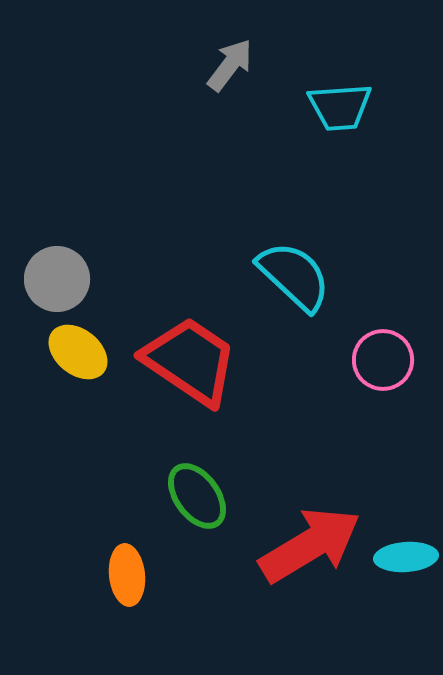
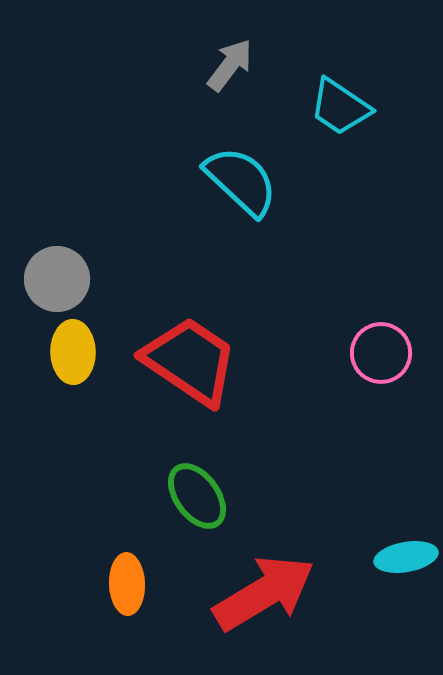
cyan trapezoid: rotated 38 degrees clockwise
cyan semicircle: moved 53 px left, 95 px up
yellow ellipse: moved 5 px left; rotated 50 degrees clockwise
pink circle: moved 2 px left, 7 px up
red arrow: moved 46 px left, 48 px down
cyan ellipse: rotated 6 degrees counterclockwise
orange ellipse: moved 9 px down; rotated 4 degrees clockwise
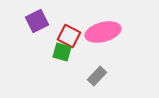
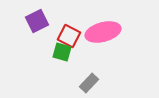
gray rectangle: moved 8 px left, 7 px down
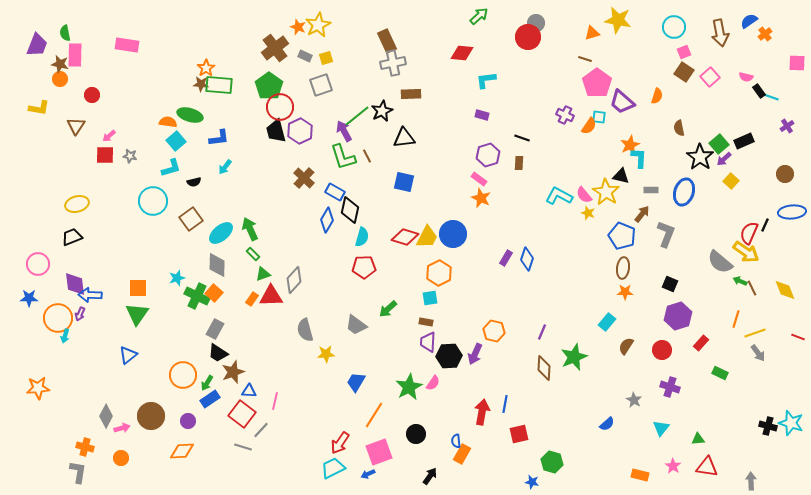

--

WHAT IS NEEDED:
Leaving the pictures aside, write out the entries above exactly.

COMPLETED EXERCISE:
cyan trapezoid: rotated 38 degrees clockwise
cyan semicircle: moved 53 px left, 95 px up
yellow ellipse: moved 5 px left; rotated 50 degrees clockwise
pink circle: moved 2 px left, 7 px up
red arrow: moved 46 px left, 48 px down
cyan ellipse: rotated 6 degrees counterclockwise
orange ellipse: moved 9 px down; rotated 4 degrees clockwise
gray rectangle: moved 8 px left, 7 px down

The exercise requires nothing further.